-------- Record set --------

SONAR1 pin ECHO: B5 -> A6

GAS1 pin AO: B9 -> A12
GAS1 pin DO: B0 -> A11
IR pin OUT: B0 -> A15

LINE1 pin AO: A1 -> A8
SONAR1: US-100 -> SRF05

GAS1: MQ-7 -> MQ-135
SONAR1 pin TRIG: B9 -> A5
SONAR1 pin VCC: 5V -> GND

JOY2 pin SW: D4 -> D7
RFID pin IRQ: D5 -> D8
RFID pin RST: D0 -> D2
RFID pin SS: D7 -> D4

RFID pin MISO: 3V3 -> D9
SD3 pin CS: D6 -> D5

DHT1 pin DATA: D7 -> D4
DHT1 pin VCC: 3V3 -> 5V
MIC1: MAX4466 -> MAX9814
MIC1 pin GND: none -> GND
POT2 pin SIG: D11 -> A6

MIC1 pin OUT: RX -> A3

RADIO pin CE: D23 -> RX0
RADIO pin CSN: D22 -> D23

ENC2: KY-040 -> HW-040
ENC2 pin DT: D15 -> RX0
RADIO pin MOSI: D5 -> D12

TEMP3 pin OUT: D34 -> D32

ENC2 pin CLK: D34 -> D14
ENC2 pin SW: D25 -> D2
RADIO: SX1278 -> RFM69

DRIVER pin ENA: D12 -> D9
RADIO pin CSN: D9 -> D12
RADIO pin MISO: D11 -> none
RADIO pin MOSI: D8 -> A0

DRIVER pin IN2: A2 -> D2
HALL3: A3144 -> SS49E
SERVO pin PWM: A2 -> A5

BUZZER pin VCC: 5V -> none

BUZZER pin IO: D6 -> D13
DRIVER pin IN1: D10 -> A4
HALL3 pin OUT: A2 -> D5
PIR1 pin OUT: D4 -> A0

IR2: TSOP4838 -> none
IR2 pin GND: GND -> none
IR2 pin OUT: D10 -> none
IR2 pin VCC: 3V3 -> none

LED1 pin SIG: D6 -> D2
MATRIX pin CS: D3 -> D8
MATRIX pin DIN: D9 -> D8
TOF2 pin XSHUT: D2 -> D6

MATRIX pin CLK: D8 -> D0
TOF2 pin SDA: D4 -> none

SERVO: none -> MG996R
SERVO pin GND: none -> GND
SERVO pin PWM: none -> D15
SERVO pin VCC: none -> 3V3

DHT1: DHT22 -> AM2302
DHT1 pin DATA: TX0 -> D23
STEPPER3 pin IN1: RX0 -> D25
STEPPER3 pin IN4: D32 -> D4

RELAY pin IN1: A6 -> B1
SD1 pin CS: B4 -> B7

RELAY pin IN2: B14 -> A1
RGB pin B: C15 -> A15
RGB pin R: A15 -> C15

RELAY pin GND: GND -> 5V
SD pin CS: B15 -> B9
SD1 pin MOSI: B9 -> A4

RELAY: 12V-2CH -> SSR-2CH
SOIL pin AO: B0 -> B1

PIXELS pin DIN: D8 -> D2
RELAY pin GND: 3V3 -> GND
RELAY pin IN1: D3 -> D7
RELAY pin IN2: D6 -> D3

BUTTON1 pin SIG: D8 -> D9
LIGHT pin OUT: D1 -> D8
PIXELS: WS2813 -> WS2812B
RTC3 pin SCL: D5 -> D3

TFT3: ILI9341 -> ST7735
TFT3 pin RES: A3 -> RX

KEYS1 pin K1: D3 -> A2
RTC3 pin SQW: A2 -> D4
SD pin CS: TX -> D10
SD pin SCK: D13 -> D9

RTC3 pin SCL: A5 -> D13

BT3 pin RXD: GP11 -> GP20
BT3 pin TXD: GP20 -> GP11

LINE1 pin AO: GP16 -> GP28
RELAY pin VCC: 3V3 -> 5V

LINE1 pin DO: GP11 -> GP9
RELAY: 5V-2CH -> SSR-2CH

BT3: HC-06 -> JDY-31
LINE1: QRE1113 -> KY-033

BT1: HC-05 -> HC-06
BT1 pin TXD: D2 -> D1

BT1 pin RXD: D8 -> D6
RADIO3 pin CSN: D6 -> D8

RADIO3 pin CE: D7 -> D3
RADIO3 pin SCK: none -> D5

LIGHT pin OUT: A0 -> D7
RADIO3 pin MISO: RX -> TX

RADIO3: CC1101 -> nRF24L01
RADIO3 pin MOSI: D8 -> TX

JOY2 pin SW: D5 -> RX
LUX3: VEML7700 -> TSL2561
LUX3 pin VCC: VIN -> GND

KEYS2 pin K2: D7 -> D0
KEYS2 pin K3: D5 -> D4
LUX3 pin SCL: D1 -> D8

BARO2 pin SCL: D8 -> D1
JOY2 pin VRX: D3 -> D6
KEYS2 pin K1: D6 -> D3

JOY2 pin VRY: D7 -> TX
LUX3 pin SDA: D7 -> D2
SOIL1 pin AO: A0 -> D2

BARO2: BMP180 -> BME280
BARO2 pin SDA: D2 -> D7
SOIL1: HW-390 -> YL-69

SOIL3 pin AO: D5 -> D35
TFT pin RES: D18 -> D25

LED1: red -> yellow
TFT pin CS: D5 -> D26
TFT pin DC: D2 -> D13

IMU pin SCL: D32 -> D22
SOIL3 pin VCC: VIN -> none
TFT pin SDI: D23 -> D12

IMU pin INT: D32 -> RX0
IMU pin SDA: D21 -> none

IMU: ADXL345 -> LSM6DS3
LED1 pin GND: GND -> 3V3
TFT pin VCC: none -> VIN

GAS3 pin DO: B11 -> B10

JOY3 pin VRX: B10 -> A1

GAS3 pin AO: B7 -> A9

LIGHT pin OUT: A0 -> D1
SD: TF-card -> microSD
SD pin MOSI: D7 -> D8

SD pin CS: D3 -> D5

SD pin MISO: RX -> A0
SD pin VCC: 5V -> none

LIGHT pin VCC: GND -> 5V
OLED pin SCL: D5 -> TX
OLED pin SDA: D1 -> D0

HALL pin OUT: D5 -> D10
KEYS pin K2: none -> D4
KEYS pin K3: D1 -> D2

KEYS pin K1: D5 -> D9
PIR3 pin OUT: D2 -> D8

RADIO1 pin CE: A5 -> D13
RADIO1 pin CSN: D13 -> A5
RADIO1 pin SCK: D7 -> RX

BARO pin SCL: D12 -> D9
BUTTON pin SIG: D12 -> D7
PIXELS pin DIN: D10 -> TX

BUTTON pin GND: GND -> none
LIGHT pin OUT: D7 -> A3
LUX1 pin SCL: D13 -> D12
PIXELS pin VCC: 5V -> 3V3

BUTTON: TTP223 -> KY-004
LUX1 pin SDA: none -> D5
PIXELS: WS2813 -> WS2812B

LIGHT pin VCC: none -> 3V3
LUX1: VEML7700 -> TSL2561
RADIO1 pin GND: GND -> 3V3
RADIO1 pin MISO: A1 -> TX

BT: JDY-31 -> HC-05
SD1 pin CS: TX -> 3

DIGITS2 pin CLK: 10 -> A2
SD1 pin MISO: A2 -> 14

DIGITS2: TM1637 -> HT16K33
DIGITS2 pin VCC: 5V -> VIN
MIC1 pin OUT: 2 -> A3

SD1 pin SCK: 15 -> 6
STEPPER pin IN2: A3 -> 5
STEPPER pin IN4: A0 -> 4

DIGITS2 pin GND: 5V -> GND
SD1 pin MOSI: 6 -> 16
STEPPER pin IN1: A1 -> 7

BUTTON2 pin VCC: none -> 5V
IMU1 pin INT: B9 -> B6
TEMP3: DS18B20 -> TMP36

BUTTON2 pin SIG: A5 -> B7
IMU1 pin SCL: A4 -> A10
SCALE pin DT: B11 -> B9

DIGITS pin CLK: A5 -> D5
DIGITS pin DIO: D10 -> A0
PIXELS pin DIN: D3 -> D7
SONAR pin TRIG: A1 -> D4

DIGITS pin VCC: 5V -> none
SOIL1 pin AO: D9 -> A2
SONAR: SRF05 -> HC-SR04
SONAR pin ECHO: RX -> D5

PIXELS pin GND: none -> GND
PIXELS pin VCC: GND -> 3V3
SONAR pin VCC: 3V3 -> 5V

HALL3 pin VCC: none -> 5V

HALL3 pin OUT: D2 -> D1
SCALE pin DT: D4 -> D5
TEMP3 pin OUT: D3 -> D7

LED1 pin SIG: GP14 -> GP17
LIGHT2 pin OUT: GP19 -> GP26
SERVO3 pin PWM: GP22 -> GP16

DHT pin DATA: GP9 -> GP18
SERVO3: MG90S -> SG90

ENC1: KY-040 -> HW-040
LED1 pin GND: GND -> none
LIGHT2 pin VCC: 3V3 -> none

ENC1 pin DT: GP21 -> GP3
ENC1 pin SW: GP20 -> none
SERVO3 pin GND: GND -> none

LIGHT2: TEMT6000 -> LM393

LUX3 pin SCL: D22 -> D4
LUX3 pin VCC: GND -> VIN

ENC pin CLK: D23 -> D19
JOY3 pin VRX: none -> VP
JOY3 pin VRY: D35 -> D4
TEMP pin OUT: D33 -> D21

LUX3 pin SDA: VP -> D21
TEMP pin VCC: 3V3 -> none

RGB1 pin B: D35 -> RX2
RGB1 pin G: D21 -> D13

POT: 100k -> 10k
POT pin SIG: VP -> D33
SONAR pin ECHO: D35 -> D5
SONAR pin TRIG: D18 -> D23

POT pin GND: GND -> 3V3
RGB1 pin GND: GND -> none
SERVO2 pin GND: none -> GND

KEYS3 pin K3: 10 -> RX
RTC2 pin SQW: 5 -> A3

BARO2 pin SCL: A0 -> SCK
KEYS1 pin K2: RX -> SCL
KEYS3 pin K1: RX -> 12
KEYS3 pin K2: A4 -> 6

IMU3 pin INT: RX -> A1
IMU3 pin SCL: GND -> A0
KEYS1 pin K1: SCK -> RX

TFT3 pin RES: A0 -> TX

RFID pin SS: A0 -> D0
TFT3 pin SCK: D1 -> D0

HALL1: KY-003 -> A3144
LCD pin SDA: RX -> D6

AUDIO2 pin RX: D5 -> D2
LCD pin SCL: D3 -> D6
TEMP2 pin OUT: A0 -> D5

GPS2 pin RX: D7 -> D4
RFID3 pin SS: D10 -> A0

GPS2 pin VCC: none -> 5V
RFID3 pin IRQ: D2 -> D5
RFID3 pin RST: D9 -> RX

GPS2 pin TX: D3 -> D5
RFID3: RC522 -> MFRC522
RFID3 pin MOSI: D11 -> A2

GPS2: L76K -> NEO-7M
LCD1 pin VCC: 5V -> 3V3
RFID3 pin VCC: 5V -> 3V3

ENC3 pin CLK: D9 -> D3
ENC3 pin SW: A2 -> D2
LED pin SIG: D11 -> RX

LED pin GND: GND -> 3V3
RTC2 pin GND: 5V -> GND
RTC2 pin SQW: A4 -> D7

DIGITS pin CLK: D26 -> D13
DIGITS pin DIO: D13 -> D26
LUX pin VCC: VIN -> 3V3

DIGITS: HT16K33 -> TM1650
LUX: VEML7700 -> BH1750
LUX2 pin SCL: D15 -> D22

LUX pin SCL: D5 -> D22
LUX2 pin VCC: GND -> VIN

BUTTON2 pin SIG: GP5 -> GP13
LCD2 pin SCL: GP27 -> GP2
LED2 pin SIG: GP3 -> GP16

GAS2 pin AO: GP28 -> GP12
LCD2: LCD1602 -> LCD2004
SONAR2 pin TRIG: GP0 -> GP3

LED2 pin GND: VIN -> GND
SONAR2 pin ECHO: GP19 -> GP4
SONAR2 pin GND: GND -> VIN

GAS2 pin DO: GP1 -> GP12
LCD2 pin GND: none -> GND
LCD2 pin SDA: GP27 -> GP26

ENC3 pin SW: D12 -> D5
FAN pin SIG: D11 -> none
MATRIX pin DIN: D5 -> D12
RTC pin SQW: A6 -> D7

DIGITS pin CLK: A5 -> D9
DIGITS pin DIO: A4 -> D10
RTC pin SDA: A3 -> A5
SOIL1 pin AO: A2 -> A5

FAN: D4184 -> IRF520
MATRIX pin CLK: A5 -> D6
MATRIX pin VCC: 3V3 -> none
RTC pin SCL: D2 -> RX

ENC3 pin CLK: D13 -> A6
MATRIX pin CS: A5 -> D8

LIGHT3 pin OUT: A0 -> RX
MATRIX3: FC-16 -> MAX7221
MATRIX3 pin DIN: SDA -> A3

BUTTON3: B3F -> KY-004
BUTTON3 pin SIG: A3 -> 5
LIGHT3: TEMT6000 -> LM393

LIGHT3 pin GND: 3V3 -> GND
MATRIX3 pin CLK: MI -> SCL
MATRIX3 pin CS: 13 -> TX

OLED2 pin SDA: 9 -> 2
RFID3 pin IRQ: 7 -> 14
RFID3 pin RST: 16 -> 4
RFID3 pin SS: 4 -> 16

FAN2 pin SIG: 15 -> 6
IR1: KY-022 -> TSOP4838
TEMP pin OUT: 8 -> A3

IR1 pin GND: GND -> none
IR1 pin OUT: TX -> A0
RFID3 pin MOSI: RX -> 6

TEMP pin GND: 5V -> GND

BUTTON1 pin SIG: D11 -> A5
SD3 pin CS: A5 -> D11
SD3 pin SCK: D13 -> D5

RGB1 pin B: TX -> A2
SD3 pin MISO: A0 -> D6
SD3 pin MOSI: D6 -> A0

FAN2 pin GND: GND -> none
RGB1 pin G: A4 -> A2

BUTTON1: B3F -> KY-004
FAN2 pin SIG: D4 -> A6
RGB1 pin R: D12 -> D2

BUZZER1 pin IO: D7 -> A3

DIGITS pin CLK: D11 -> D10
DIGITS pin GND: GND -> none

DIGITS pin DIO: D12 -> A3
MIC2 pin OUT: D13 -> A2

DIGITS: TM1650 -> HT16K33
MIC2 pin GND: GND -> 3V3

--------

* [Task directions]: Nothing but lines that contain "DRIVER" should appear in the answer. Copy each from the records.

* [Completed exercise]:
DRIVER pin ENA: D12 -> D9
DRIVER pin IN2: A2 -> D2
DRIVER pin IN1: D10 -> A4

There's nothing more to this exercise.